Each line below should be copied exactly as it stands.

SUPPLIED RECORDS START

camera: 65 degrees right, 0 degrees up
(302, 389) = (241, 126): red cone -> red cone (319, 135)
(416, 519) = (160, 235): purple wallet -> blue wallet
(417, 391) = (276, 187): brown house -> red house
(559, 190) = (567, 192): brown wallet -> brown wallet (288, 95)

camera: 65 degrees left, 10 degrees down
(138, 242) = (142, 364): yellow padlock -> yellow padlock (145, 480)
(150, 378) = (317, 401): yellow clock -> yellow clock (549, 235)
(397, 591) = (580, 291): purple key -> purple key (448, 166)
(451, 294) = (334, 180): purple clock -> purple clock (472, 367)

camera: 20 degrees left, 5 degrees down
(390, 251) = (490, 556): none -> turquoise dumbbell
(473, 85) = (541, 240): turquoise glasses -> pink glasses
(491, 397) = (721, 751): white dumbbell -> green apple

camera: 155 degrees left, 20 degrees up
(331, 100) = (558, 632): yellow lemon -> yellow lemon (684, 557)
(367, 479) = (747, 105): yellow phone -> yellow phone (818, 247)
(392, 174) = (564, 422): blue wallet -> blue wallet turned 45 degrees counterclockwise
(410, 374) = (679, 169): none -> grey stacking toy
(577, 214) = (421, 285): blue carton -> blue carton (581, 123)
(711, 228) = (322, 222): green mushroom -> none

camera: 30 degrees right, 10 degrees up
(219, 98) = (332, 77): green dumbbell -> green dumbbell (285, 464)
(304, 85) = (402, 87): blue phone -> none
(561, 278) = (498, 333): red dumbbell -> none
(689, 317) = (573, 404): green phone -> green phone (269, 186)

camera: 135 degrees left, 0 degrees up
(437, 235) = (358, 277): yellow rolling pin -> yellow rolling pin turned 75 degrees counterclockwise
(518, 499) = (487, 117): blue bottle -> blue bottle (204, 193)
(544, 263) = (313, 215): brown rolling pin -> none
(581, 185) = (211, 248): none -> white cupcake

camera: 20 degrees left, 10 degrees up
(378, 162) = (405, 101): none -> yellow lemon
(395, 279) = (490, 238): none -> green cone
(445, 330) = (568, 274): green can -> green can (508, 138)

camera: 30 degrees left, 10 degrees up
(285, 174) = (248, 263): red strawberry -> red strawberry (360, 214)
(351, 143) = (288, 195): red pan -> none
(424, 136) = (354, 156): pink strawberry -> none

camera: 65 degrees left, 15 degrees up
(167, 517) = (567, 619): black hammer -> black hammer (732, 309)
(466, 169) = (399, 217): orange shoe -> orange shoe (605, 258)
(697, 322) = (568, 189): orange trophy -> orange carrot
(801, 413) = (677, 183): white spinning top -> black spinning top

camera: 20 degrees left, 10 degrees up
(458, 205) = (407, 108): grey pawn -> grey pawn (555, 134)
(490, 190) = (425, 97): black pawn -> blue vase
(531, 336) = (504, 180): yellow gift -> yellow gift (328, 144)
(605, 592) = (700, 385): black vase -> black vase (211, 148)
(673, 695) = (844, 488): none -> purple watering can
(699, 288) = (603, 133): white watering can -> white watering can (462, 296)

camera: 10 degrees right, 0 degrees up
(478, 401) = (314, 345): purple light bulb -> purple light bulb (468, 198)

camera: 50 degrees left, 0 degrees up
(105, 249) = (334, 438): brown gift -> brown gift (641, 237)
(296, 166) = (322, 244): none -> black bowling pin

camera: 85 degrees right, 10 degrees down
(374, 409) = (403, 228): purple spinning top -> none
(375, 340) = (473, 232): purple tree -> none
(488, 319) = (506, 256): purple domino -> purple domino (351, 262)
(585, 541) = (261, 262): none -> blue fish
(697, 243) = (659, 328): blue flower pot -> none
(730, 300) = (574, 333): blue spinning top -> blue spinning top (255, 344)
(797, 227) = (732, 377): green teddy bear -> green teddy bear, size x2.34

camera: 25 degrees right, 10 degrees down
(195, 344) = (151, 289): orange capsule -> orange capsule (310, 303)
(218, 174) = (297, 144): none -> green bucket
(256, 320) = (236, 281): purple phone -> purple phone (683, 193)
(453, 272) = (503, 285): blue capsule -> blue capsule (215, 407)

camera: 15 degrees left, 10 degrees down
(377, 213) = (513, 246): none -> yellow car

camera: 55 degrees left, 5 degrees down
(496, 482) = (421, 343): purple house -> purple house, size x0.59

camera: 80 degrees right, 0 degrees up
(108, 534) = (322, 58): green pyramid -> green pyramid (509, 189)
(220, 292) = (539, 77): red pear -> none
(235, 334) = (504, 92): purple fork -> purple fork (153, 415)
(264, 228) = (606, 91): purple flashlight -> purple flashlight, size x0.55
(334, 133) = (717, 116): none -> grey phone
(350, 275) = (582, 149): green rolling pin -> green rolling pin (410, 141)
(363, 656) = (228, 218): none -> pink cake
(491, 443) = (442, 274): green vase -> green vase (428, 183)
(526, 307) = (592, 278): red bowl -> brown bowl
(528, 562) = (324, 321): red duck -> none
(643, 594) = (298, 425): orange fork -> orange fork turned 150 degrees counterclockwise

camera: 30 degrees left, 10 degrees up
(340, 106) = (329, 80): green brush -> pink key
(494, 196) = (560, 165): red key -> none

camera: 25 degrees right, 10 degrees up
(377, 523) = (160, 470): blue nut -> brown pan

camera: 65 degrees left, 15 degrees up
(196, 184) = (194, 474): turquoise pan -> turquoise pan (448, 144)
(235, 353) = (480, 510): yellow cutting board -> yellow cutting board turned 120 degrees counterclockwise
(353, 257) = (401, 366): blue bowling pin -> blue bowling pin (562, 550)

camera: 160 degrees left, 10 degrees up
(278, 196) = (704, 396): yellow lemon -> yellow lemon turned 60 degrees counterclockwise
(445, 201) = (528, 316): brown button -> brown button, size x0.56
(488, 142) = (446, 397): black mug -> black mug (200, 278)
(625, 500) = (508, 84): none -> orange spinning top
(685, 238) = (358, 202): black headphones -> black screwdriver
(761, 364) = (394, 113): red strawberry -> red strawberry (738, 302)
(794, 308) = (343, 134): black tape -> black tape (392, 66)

SUPPLIED RECORDS END

[RESULT FOR THIS EXERCISE]
camera: 65 degrees right, 0 degrees up
(302, 389) = (241, 126): red cone -> red cone (319, 135)
(416, 519) = (160, 235): purple wallet -> blue wallet
(417, 391) = (276, 187): brown house -> red house
(559, 190) = (567, 192): brown wallet -> brown wallet (288, 95)

camera: 65 degrees left, 10 degrees down
(138, 242) = (142, 364): yellow padlock -> yellow padlock (145, 480)
(150, 378) = (317, 401): yellow clock -> yellow clock (549, 235)
(397, 591) = (580, 291): purple key -> purple key (448, 166)
(451, 294) = (334, 180): purple clock -> purple clock (472, 367)

camera: 20 degrees left, 5 degrees down
(390, 251) = (490, 556): none -> turquoise dumbbell
(473, 85) = (541, 240): turquoise glasses -> pink glasses
(491, 397) = (721, 751): white dumbbell -> green apple

camera: 155 degrees left, 20 degrees up
(331, 100) = (558, 632): yellow lemon -> yellow lemon (684, 557)
(367, 479) = (747, 105): yellow phone -> yellow phone (818, 247)
(392, 174) = (564, 422): blue wallet -> blue wallet turned 45 degrees counterclockwise
(410, 374) = (679, 169): none -> grey stacking toy
(577, 214) = (421, 285): blue carton -> blue carton (581, 123)
(711, 228) = (322, 222): green mushroom -> none

camera: 30 degrees right, 10 degrees up
(219, 98) = (332, 77): green dumbbell -> green dumbbell (285, 464)
(304, 85) = (402, 87): blue phone -> none
(561, 278) = (498, 333): red dumbbell -> none
(689, 317) = (573, 404): green phone -> green phone (269, 186)

camera: 135 degrees left, 0 degrees up
(437, 235) = (358, 277): yellow rolling pin -> yellow rolling pin turned 75 degrees counterclockwise
(518, 499) = (487, 117): blue bottle -> blue bottle (204, 193)
(544, 263) = (313, 215): brown rolling pin -> none
(581, 185) = (211, 248): none -> white cupcake

camera: 20 degrees left, 10 degrees up
(378, 162) = (405, 101): none -> yellow lemon
(395, 279) = (490, 238): none -> green cone
(445, 330) = (568, 274): green can -> green can (508, 138)

camera: 30 degrees left, 10 degrees up
(285, 174) = (248, 263): red strawberry -> red strawberry (360, 214)
(351, 143) = (288, 195): red pan -> none
(424, 136) = (354, 156): pink strawberry -> none

camera: 65 degrees left, 15 degrees up
(167, 517) = (567, 619): black hammer -> black hammer (732, 309)
(466, 169) = (399, 217): orange shoe -> orange shoe (605, 258)
(697, 322) = (568, 189): orange trophy -> orange carrot
(801, 413) = (677, 183): white spinning top -> black spinning top

camera: 20 degrees left, 10 degrees up
(458, 205) = (407, 108): grey pawn -> grey pawn (555, 134)
(490, 190) = (425, 97): black pawn -> blue vase
(531, 336) = (504, 180): yellow gift -> yellow gift (328, 144)
(605, 592) = (700, 385): black vase -> black vase (211, 148)
(673, 695) = (844, 488): none -> purple watering can
(699, 288) = (603, 133): white watering can -> white watering can (462, 296)

camera: 10 degrees right, 0 degrees up
(478, 401) = (314, 345): purple light bulb -> purple light bulb (468, 198)

camera: 50 degrees left, 0 degrees up
(105, 249) = (334, 438): brown gift -> brown gift (641, 237)
(296, 166) = (322, 244): none -> black bowling pin

camera: 85 degrees right, 10 degrees down
(374, 409) = (403, 228): purple spinning top -> none
(375, 340) = (473, 232): purple tree -> none
(488, 319) = (506, 256): purple domino -> purple domino (351, 262)
(585, 541) = (261, 262): none -> blue fish
(697, 243) = (659, 328): blue flower pot -> none
(730, 300) = (574, 333): blue spinning top -> blue spinning top (255, 344)
(797, 227) = (732, 377): green teddy bear -> green teddy bear, size x2.34

camera: 25 degrees right, 10 degrees down
(195, 344) = (151, 289): orange capsule -> orange capsule (310, 303)
(218, 174) = (297, 144): none -> green bucket
(256, 320) = (236, 281): purple phone -> purple phone (683, 193)
(453, 272) = (503, 285): blue capsule -> blue capsule (215, 407)

camera: 15 degrees left, 10 degrees down
(377, 213) = (513, 246): none -> yellow car

camera: 55 degrees left, 5 degrees down
(496, 482) = (421, 343): purple house -> purple house, size x0.59

camera: 80 degrees right, 0 degrees up
(108, 534) = (322, 58): green pyramid -> green pyramid (509, 189)
(220, 292) = (539, 77): red pear -> none
(235, 334) = (504, 92): purple fork -> purple fork (153, 415)
(264, 228) = (606, 91): purple flashlight -> purple flashlight, size x0.55
(334, 133) = (717, 116): none -> grey phone
(350, 275) = (582, 149): green rolling pin -> green rolling pin (410, 141)
(363, 656) = (228, 218): none -> pink cake
(491, 443) = (442, 274): green vase -> green vase (428, 183)
(526, 307) = (592, 278): red bowl -> brown bowl
(528, 562) = (324, 321): red duck -> none
(643, 594) = (298, 425): orange fork -> orange fork turned 150 degrees counterclockwise

camera: 30 degrees left, 10 degrees up
(340, 106) = (329, 80): green brush -> pink key
(494, 196) = (560, 165): red key -> none

camera: 25 degrees right, 10 degrees up
(377, 523) = (160, 470): blue nut -> brown pan

camera: 65 degrees left, 15 degrees up
(196, 184) = (194, 474): turquoise pan -> turquoise pan (448, 144)
(235, 353) = (480, 510): yellow cutting board -> yellow cutting board turned 120 degrees counterclockwise
(353, 257) = (401, 366): blue bowling pin -> blue bowling pin (562, 550)

camera: 160 degrees left, 10 degrees up
(278, 196) = (704, 396): yellow lemon -> yellow lemon turned 60 degrees counterclockwise
(445, 201) = (528, 316): brown button -> brown button, size x0.56
(488, 142) = (446, 397): black mug -> black mug (200, 278)
(625, 500) = (508, 84): none -> orange spinning top
(685, 238) = (358, 202): black headphones -> black screwdriver
(761, 364) = (394, 113): red strawberry -> red strawberry (738, 302)
(794, 308) = (343, 134): black tape -> black tape (392, 66)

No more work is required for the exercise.